About this exercise -> Print the listing once more, exactly as written.

Provided data ->
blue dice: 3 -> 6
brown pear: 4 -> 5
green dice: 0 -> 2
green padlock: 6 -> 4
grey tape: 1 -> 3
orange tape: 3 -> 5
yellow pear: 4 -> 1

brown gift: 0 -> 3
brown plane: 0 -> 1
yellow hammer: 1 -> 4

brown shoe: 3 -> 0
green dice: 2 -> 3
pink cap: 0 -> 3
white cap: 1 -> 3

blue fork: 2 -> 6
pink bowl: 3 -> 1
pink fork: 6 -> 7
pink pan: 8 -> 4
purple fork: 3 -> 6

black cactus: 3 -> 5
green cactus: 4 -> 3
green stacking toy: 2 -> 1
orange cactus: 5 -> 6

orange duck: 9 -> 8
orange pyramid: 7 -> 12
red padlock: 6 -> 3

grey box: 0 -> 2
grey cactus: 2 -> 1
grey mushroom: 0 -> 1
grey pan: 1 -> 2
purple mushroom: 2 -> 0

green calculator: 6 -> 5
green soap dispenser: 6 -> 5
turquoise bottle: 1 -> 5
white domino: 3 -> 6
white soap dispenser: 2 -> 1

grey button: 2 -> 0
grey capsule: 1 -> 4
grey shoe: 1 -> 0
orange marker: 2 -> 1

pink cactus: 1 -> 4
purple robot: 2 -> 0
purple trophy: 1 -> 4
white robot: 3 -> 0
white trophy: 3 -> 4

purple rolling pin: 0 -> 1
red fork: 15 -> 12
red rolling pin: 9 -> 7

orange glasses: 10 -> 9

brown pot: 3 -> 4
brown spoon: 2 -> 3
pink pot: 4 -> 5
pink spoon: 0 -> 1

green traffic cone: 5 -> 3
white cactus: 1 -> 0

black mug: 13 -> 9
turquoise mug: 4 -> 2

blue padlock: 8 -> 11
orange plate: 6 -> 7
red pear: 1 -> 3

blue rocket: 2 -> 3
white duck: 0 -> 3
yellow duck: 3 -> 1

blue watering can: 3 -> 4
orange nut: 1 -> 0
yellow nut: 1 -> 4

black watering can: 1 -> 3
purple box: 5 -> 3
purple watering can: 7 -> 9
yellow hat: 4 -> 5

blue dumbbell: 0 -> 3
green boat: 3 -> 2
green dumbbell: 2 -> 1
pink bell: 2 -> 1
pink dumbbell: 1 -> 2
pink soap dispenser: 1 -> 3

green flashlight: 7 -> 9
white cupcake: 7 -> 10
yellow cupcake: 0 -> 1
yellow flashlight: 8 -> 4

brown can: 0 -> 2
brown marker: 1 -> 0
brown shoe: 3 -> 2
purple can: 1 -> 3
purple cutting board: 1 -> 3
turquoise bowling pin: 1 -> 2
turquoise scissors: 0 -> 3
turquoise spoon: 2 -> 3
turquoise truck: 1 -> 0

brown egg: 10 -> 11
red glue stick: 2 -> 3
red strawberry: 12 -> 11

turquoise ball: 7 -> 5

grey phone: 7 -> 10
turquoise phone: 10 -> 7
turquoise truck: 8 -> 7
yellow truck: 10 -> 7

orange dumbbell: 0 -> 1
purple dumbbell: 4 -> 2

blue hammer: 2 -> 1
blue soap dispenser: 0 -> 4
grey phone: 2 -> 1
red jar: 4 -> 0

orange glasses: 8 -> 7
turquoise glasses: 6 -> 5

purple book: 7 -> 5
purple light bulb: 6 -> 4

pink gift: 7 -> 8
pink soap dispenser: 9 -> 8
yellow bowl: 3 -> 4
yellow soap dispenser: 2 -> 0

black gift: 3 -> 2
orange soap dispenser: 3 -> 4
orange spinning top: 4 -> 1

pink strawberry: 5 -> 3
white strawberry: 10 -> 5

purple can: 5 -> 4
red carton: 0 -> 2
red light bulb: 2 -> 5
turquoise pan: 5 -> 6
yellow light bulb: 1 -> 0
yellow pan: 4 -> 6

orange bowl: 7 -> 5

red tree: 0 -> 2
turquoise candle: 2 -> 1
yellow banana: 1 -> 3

Output for this task ->
blue dice: 3 -> 6
brown pear: 4 -> 5
green dice: 0 -> 2
green padlock: 6 -> 4
grey tape: 1 -> 3
orange tape: 3 -> 5
yellow pear: 4 -> 1

brown gift: 0 -> 3
brown plane: 0 -> 1
yellow hammer: 1 -> 4

brown shoe: 3 -> 0
green dice: 2 -> 3
pink cap: 0 -> 3
white cap: 1 -> 3

blue fork: 2 -> 6
pink bowl: 3 -> 1
pink fork: 6 -> 7
pink pan: 8 -> 4
purple fork: 3 -> 6

black cactus: 3 -> 5
green cactus: 4 -> 3
green stacking toy: 2 -> 1
orange cactus: 5 -> 6

orange duck: 9 -> 8
orange pyramid: 7 -> 12
red padlock: 6 -> 3

grey box: 0 -> 2
grey cactus: 2 -> 1
grey mushroom: 0 -> 1
grey pan: 1 -> 2
purple mushroom: 2 -> 0

green calculator: 6 -> 5
green soap dispenser: 6 -> 5
turquoise bottle: 1 -> 5
white domino: 3 -> 6
white soap dispenser: 2 -> 1

grey button: 2 -> 0
grey capsule: 1 -> 4
grey shoe: 1 -> 0
orange marker: 2 -> 1

pink cactus: 1 -> 4
purple robot: 2 -> 0
purple trophy: 1 -> 4
white robot: 3 -> 0
white trophy: 3 -> 4

purple rolling pin: 0 -> 1
red fork: 15 -> 12
red rolling pin: 9 -> 7

orange glasses: 10 -> 9

brown pot: 3 -> 4
brown spoon: 2 -> 3
pink pot: 4 -> 5
pink spoon: 0 -> 1

green traffic cone: 5 -> 3
white cactus: 1 -> 0

black mug: 13 -> 9
turquoise mug: 4 -> 2

blue padlock: 8 -> 11
orange plate: 6 -> 7
red pear: 1 -> 3

blue rocket: 2 -> 3
white duck: 0 -> 3
yellow duck: 3 -> 1

blue watering can: 3 -> 4
orange nut: 1 -> 0
yellow nut: 1 -> 4

black watering can: 1 -> 3
purple box: 5 -> 3
purple watering can: 7 -> 9
yellow hat: 4 -> 5

blue dumbbell: 0 -> 3
green boat: 3 -> 2
green dumbbell: 2 -> 1
pink bell: 2 -> 1
pink dumbbell: 1 -> 2
pink soap dispenser: 1 -> 3

green flashlight: 7 -> 9
white cupcake: 7 -> 10
yellow cupcake: 0 -> 1
yellow flashlight: 8 -> 4

brown can: 0 -> 2
brown marker: 1 -> 0
brown shoe: 3 -> 2
purple can: 1 -> 3
purple cutting board: 1 -> 3
turquoise bowling pin: 1 -> 2
turquoise scissors: 0 -> 3
turquoise spoon: 2 -> 3
turquoise truck: 1 -> 0

brown egg: 10 -> 11
red glue stick: 2 -> 3
red strawberry: 12 -> 11

turquoise ball: 7 -> 5

grey phone: 7 -> 10
turquoise phone: 10 -> 7
turquoise truck: 8 -> 7
yellow truck: 10 -> 7

orange dumbbell: 0 -> 1
purple dumbbell: 4 -> 2

blue hammer: 2 -> 1
blue soap dispenser: 0 -> 4
grey phone: 2 -> 1
red jar: 4 -> 0

orange glasses: 8 -> 7
turquoise glasses: 6 -> 5

purple book: 7 -> 5
purple light bulb: 6 -> 4

pink gift: 7 -> 8
pink soap dispenser: 9 -> 8
yellow bowl: 3 -> 4
yellow soap dispenser: 2 -> 0

black gift: 3 -> 2
orange soap dispenser: 3 -> 4
orange spinning top: 4 -> 1

pink strawberry: 5 -> 3
white strawberry: 10 -> 5

purple can: 5 -> 4
red carton: 0 -> 2
red light bulb: 2 -> 5
turquoise pan: 5 -> 6
yellow light bulb: 1 -> 0
yellow pan: 4 -> 6

orange bowl: 7 -> 5

red tree: 0 -> 2
turquoise candle: 2 -> 1
yellow banana: 1 -> 3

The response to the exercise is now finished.